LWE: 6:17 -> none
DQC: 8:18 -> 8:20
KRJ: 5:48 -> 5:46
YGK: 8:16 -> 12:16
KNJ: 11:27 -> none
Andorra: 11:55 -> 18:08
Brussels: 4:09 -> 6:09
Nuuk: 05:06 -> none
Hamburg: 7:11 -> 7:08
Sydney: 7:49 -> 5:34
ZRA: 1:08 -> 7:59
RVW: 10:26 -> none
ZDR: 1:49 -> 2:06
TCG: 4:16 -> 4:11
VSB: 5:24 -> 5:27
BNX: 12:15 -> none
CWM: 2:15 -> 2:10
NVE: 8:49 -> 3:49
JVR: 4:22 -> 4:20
—————
• Aim: Please copy out every row above, keeping each one word for word and in the same order.

• Worked answer:
LWE: 6:17 -> none
DQC: 8:18 -> 8:20
KRJ: 5:48 -> 5:46
YGK: 8:16 -> 12:16
KNJ: 11:27 -> none
Andorra: 11:55 -> 18:08
Brussels: 4:09 -> 6:09
Nuuk: 05:06 -> none
Hamburg: 7:11 -> 7:08
Sydney: 7:49 -> 5:34
ZRA: 1:08 -> 7:59
RVW: 10:26 -> none
ZDR: 1:49 -> 2:06
TCG: 4:16 -> 4:11
VSB: 5:24 -> 5:27
BNX: 12:15 -> none
CWM: 2:15 -> 2:10
NVE: 8:49 -> 3:49
JVR: 4:22 -> 4:20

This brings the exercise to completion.